__Task instructions__: Return only the tail of the data below, word for word: the line with "orange cake [290,488,377,568]" and each line after it through the final one.
#### Data excerpts ####
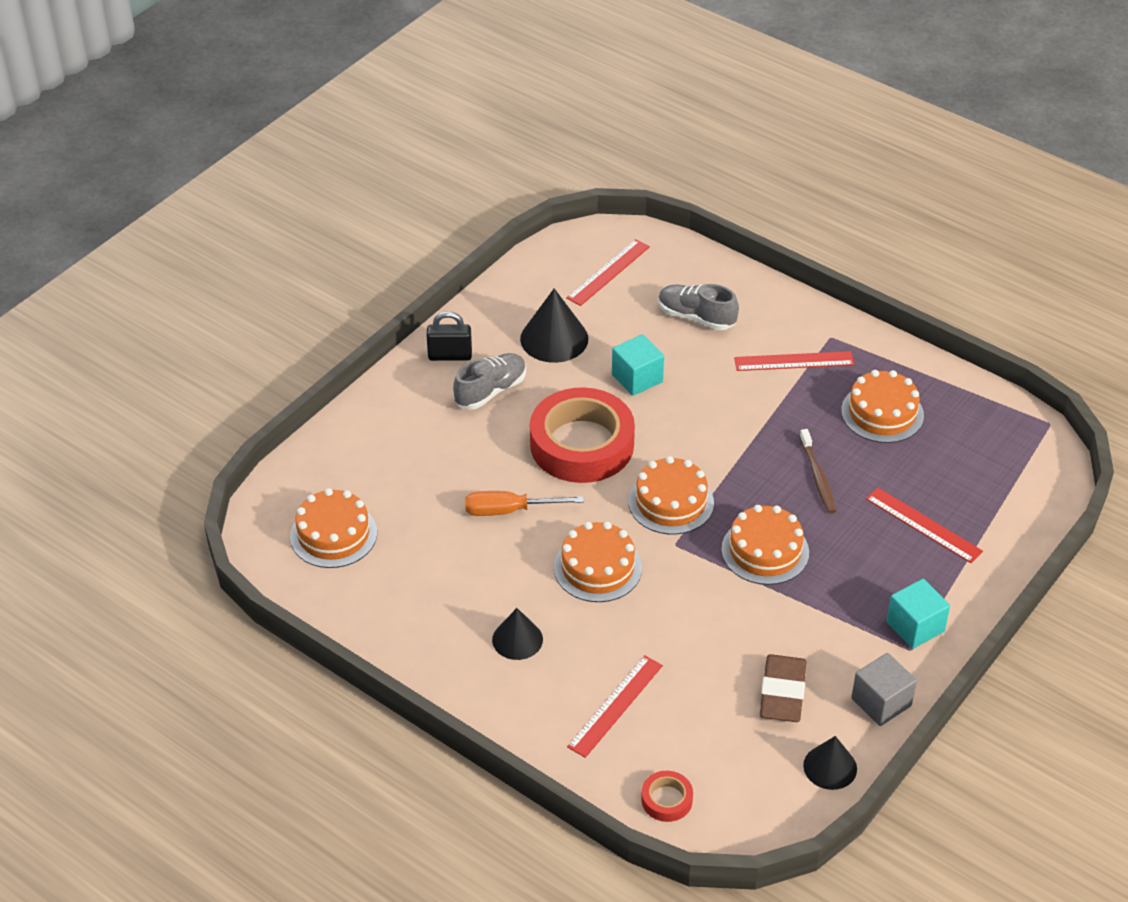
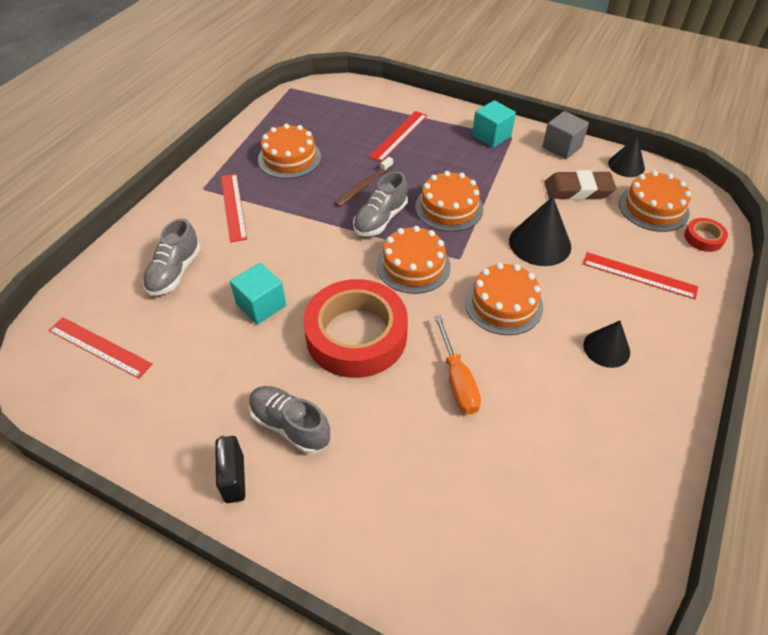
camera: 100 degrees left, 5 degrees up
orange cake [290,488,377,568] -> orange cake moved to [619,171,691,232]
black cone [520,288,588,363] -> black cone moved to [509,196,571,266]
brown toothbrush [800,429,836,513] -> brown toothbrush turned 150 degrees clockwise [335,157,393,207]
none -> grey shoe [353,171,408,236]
####
__Output of the task__:
orange cake [290,488,377,568] -> orange cake moved to [619,171,691,232]
black cone [520,288,588,363] -> black cone moved to [509,196,571,266]
brown toothbrush [800,429,836,513] -> brown toothbrush turned 150 degrees clockwise [335,157,393,207]
none -> grey shoe [353,171,408,236]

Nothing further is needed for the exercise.